### Requirement
Copy the lines below word for word, with nothing changed, added, or left out.
▬▬▬▬▬▬▬▬▬▬
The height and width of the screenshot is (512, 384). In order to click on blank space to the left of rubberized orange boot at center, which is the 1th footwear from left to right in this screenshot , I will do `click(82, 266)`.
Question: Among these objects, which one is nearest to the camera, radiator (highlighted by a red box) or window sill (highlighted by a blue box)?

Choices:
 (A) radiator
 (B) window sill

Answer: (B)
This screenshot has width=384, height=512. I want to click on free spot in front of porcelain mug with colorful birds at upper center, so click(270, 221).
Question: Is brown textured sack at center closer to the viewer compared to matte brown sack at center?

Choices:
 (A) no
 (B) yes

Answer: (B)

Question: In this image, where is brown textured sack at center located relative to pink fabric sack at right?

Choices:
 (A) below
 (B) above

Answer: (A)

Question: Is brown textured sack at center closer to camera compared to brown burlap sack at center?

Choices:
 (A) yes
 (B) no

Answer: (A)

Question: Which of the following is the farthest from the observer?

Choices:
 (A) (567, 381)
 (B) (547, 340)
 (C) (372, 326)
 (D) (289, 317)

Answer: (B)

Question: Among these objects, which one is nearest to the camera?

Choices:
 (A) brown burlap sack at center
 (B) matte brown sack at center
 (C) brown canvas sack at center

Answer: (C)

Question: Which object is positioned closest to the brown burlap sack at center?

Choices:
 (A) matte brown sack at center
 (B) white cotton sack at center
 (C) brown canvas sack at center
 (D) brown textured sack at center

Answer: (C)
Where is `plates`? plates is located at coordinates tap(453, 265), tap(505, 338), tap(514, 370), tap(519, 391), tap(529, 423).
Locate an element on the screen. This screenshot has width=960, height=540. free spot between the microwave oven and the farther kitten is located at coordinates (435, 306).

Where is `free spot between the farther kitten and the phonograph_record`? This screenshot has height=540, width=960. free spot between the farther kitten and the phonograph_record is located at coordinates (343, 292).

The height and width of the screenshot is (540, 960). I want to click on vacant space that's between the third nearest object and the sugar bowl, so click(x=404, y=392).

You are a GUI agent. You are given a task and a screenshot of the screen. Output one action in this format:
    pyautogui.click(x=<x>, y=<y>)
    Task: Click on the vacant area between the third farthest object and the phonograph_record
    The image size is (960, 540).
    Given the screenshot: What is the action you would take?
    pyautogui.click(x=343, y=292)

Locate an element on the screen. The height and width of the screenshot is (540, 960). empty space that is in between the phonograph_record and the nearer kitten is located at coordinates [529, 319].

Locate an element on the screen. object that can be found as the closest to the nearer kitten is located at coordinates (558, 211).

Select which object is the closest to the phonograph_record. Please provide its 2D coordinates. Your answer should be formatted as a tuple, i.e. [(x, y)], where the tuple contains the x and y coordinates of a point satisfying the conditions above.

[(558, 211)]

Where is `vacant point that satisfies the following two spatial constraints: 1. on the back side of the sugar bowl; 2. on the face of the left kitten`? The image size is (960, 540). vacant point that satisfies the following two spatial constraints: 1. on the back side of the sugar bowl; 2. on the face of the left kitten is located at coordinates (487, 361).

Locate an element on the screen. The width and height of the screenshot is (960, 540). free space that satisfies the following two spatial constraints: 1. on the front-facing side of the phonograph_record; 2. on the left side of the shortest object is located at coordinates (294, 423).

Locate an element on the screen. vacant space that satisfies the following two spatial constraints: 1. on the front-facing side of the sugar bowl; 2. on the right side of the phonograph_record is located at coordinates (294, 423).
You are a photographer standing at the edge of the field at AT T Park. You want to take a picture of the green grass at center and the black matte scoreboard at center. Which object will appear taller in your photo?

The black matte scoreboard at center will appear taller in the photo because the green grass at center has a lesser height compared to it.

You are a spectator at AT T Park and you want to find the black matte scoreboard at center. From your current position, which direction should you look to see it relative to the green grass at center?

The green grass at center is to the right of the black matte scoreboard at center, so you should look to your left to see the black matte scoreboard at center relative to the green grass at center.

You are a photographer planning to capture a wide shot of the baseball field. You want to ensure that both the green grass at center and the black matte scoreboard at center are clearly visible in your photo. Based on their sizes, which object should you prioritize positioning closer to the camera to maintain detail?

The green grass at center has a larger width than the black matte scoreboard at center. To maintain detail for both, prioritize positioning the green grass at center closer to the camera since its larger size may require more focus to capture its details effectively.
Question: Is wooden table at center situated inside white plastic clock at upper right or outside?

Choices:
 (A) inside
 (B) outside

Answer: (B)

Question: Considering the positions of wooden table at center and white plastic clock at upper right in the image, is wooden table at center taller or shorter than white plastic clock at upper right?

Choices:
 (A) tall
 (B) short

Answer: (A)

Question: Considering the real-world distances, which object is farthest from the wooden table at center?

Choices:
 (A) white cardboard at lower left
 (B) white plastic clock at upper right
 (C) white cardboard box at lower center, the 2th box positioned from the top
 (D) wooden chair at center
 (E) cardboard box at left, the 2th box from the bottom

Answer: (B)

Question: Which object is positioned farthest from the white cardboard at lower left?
▬▬▬▬▬▬▬▬▬▬
### Answer to this problem
The height and width of the screenshot is (512, 384). In order to click on blank space to the left of rubberized orange boot at center, which is the 1th footwear from left to right in this screenshot , I will do `click(82, 266)`.
Question: Among these objects, which one is nearest to the camera, radiator (highlighted by a red box) or window sill (highlighted by a blue box)?

Choices:
 (A) radiator
 (B) window sill

Answer: (B)
This screenshot has width=384, height=512. I want to click on free spot in front of porcelain mug with colorful birds at upper center, so click(270, 221).
Question: Is brown textured sack at center closer to the viewer compared to matte brown sack at center?

Choices:
 (A) no
 (B) yes

Answer: (B)

Question: In this image, where is brown textured sack at center located relative to pink fabric sack at right?

Choices:
 (A) below
 (B) above

Answer: (A)

Question: Is brown textured sack at center closer to camera compared to brown burlap sack at center?

Choices:
 (A) yes
 (B) no

Answer: (A)

Question: Which of the following is the farthest from the observer?

Choices:
 (A) (567, 381)
 (B) (547, 340)
 (C) (372, 326)
 (D) (289, 317)

Answer: (B)

Question: Among these objects, which one is nearest to the camera?

Choices:
 (A) brown burlap sack at center
 (B) matte brown sack at center
 (C) brown canvas sack at center

Answer: (C)

Question: Which object is positioned closest to the brown burlap sack at center?

Choices:
 (A) matte brown sack at center
 (B) white cotton sack at center
 (C) brown canvas sack at center
 (D) brown textured sack at center

Answer: (C)
Where is `plates`? plates is located at coordinates tap(453, 265), tap(505, 338), tap(514, 370), tap(519, 391), tap(529, 423).
Locate an element on the screen. This screenshot has width=960, height=540. free spot between the microwave oven and the farther kitten is located at coordinates (435, 306).

Where is `free spot between the farther kitten and the phonograph_record`? This screenshot has height=540, width=960. free spot between the farther kitten and the phonograph_record is located at coordinates (343, 292).

The height and width of the screenshot is (540, 960). I want to click on vacant space that's between the third nearest object and the sugar bowl, so click(x=404, y=392).

You are a GUI agent. You are given a task and a screenshot of the screen. Output one action in this format:
    pyautogui.click(x=<x>, y=<y>)
    Task: Click on the vacant area between the third farthest object and the phonograph_record
    The image size is (960, 540).
    Given the screenshot: What is the action you would take?
    pyautogui.click(x=343, y=292)

Locate an element on the screen. The height and width of the screenshot is (540, 960). empty space that is in between the phonograph_record and the nearer kitten is located at coordinates [529, 319].

Locate an element on the screen. object that can be found as the closest to the nearer kitten is located at coordinates (558, 211).

Select which object is the closest to the phonograph_record. Please provide its 2D coordinates. Your answer should be formatted as a tuple, i.e. [(x, y)], where the tuple contains the x and y coordinates of a point satisfying the conditions above.

[(558, 211)]

Where is `vacant point that satisfies the following two spatial constraints: 1. on the back side of the sugar bowl; 2. on the face of the left kitten`? The image size is (960, 540). vacant point that satisfies the following two spatial constraints: 1. on the back side of the sugar bowl; 2. on the face of the left kitten is located at coordinates (487, 361).

Locate an element on the screen. The width and height of the screenshot is (960, 540). free space that satisfies the following two spatial constraints: 1. on the front-facing side of the phonograph_record; 2. on the left side of the shortest object is located at coordinates (294, 423).

Locate an element on the screen. vacant space that satisfies the following two spatial constraints: 1. on the front-facing side of the sugar bowl; 2. on the right side of the phonograph_record is located at coordinates (294, 423).
You are a photographer standing at the edge of the field at AT T Park. You want to take a picture of the green grass at center and the black matte scoreboard at center. Which object will appear taller in your photo?

The black matte scoreboard at center will appear taller in the photo because the green grass at center has a lesser height compared to it.

You are a spectator at AT T Park and you want to find the black matte scoreboard at center. From your current position, which direction should you look to see it relative to the green grass at center?

The green grass at center is to the right of the black matte scoreboard at center, so you should look to your left to see the black matte scoreboard at center relative to the green grass at center.

You are a photographer planning to capture a wide shot of the baseball field. You want to ensure that both the green grass at center and the black matte scoreboard at center are clearly visible in your photo. Based on their sizes, which object should you prioritize positioning closer to the camera to maintain detail?

The green grass at center has a larger width than the black matte scoreboard at center. To maintain detail for both, prioritize positioning the green grass at center closer to the camera since its larger size may require more focus to capture its details effectively.
Question: Is wooden table at center situated inside white plastic clock at upper right or outside?

Choices:
 (A) inside
 (B) outside

Answer: (B)

Question: Considering the positions of wooden table at center and white plastic clock at upper right in the image, is wooden table at center taller or shorter than white plastic clock at upper right?

Choices:
 (A) tall
 (B) short

Answer: (A)

Question: Considering the real-world distances, which object is farthest from the wooden table at center?

Choices:
 (A) white cardboard at lower left
 (B) white plastic clock at upper right
 (C) white cardboard box at lower center, the 2th box positioned from the top
 (D) wooden chair at center
 (E) cardboard box at left, the 2th box from the bottom

Answer: (B)

Question: Which object is positioned farthest from the white cardboard at lower left?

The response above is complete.